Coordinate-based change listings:
......

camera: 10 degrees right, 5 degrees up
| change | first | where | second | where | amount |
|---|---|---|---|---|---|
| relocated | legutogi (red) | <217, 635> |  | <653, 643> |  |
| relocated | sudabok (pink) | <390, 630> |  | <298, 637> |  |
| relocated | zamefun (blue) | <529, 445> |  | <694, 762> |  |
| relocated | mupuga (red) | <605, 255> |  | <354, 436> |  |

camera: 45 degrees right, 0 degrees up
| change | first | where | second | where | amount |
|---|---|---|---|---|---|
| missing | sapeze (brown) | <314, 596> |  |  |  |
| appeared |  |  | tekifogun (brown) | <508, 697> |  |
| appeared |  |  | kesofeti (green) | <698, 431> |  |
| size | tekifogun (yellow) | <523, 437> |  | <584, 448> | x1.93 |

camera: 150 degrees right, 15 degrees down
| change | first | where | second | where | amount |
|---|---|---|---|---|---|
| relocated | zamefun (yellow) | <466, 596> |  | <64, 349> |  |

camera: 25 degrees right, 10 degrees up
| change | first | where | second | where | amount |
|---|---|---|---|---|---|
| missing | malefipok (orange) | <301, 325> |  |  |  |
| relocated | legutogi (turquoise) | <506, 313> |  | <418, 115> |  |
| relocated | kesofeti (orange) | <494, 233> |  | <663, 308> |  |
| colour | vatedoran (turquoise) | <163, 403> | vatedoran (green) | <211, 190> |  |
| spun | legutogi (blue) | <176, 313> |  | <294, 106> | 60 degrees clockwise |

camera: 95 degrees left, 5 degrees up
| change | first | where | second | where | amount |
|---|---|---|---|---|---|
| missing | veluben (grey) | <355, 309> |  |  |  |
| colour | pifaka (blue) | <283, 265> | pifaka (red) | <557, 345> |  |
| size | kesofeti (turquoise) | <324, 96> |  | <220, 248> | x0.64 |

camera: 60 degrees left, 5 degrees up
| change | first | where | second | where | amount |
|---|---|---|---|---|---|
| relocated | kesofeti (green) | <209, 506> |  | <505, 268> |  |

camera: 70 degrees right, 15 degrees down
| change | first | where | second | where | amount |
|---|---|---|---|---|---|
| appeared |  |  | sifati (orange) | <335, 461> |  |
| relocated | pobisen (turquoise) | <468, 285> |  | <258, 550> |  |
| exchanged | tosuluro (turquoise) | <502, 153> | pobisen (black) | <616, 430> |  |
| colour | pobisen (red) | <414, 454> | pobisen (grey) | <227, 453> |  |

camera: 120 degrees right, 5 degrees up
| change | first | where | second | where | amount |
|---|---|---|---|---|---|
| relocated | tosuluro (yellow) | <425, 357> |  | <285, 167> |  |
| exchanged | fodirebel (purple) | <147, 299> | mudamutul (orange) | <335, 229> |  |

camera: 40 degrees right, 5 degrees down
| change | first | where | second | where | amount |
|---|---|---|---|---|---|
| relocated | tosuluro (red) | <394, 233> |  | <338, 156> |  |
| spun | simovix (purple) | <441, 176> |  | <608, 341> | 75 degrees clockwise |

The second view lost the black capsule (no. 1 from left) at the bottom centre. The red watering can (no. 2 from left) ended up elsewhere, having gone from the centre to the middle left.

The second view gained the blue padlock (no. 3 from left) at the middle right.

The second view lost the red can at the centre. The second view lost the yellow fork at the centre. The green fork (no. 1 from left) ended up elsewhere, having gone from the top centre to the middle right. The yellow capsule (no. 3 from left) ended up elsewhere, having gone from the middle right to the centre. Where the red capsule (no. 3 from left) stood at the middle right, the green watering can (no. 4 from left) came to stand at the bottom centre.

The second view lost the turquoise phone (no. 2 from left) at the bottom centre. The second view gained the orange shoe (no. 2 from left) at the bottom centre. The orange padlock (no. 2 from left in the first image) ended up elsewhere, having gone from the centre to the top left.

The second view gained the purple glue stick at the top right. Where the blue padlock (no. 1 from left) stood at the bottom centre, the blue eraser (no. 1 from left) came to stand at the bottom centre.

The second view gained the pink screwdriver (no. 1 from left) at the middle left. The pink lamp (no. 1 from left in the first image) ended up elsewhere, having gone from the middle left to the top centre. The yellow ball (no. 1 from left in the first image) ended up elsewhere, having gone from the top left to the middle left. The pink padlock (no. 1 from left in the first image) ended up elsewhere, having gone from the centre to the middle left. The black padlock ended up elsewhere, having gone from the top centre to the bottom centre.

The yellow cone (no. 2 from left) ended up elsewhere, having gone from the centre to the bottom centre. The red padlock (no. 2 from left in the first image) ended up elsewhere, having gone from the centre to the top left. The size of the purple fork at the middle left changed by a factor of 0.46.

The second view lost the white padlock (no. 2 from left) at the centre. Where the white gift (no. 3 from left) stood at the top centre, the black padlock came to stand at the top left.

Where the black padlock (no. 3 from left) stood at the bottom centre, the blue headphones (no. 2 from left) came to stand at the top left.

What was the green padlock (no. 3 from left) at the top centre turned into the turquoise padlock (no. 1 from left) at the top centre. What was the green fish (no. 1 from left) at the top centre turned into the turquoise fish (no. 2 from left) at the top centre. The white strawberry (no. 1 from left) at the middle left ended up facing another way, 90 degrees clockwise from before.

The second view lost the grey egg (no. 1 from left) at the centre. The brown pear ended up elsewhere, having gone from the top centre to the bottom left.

......

▶ Work request:
Copy out only the lines above from the one with "legutogi (red) |" to the one with "zamefun (blue) |", inclusive, exactly as they stand.

▶ Exercise response:
| relocated | legutogi (red) | <217, 635> |  | <653, 643> |  |
| relocated | sudabok (pink) | <390, 630> |  | <298, 637> |  |
| relocated | zamefun (blue) | <529, 445> |  | <694, 762> |  |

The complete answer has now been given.